Task item - Would you return the full listing exactly, with nothing altered?

Provided information -
=== Begin Enclosure ===

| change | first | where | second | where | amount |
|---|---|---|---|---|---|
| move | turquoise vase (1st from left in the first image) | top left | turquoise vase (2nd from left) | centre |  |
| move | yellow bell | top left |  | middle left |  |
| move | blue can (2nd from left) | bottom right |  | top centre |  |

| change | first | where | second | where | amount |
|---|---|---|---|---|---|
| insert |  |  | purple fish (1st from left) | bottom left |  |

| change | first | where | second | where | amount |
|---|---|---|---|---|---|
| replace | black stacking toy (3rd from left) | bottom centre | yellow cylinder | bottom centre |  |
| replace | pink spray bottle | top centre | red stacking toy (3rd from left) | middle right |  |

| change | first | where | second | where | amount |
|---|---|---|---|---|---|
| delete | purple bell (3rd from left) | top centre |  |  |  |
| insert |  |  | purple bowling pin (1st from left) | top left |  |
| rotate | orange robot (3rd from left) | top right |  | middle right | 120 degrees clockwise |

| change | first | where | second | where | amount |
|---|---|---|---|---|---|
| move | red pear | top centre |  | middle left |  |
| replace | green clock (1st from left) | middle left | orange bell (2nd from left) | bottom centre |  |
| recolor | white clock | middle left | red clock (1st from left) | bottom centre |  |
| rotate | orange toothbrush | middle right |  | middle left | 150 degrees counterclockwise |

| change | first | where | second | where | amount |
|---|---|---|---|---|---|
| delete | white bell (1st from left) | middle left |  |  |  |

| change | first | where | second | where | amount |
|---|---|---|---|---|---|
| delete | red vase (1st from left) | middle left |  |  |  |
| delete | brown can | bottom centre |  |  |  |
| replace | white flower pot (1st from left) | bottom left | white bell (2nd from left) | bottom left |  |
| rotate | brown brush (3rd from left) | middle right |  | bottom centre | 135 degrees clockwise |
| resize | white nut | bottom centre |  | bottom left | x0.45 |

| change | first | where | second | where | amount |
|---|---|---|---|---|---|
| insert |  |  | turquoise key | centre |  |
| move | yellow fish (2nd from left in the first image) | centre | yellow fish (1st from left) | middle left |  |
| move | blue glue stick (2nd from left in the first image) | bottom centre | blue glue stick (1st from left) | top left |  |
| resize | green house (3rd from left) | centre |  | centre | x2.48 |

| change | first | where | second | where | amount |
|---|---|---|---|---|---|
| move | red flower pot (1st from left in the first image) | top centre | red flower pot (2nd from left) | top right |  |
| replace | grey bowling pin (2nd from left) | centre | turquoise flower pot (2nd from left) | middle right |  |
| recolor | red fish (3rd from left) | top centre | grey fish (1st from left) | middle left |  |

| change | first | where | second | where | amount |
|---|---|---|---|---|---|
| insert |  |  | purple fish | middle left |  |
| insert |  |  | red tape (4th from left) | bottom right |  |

=== End Enclosure ===

Output below -
| change | first | where | second | where | amount |
|---|---|---|---|---|---|
| move | turquoise vase (1st from left in the first image) | top left | turquoise vase (2nd from left) | centre |  |
| move | yellow bell | top left |  | middle left |  |
| move | blue can (2nd from left) | bottom right |  | top centre |  |

| change | first | where | second | where | amount |
|---|---|---|---|---|---|
| insert |  |  | purple fish (1st from left) | bottom left |  |

| change | first | where | second | where | amount |
|---|---|---|---|---|---|
| replace | black stacking toy (3rd from left) | bottom centre | yellow cylinder | bottom centre |  |
| replace | pink spray bottle | top centre | red stacking toy (3rd from left) | middle right |  |

| change | first | where | second | where | amount |
|---|---|---|---|---|---|
| delete | purple bell (3rd from left) | top centre |  |  |  |
| insert |  |  | purple bowling pin (1st from left) | top left |  |
| rotate | orange robot (3rd from left) | top right |  | middle right | 120 degrees clockwise |

| change | first | where | second | where | amount |
|---|---|---|---|---|---|
| move | red pear | top centre |  | middle left |  |
| replace | green clock (1st from left) | middle left | orange bell (2nd from left) | bottom centre |  |
| recolor | white clock | middle left | red clock (1st from left) | bottom centre |  |
| rotate | orange toothbrush | middle right |  | middle left | 150 degrees counterclockwise |

| change | first | where | second | where | amount |
|---|---|---|---|---|---|
| delete | white bell (1st from left) | middle left |  |  |  |

| change | first | where | second | where | amount |
|---|---|---|---|---|---|
| delete | red vase (1st from left) | middle left |  |  |  |
| delete | brown can | bottom centre |  |  |  |
| replace | white flower pot (1st from left) | bottom left | white bell (2nd from left) | bottom left |  |
| rotate | brown brush (3rd from left) | middle right |  | bottom centre | 135 degrees clockwise |
| resize | white nut | bottom centre |  | bottom left | x0.45 |

| change | first | where | second | where | amount |
|---|---|---|---|---|---|
| insert |  |  | turquoise key | centre |  |
| move | yellow fish (2nd from left in the first image) | centre | yellow fish (1st from left) | middle left |  |
| move | blue glue stick (2nd from left in the first image) | bottom centre | blue glue stick (1st from left) | top left |  |
| resize | green house (3rd from left) | centre |  | centre | x2.48 |

| change | first | where | second | where | amount |
|---|---|---|---|---|---|
| move | red flower pot (1st from left in the first image) | top centre | red flower pot (2nd from left) | top right |  |
| replace | grey bowling pin (2nd from left) | centre | turquoise flower pot (2nd from left) | middle right |  |
| recolor | red fish (3rd from left) | top centre | grey fish (1st from left) | middle left |  |

| change | first | where | second | where | amount |
|---|---|---|---|---|---|
| insert |  |  | purple fish | middle left |  |
| insert |  |  | red tape (4th from left) | bottom right |  |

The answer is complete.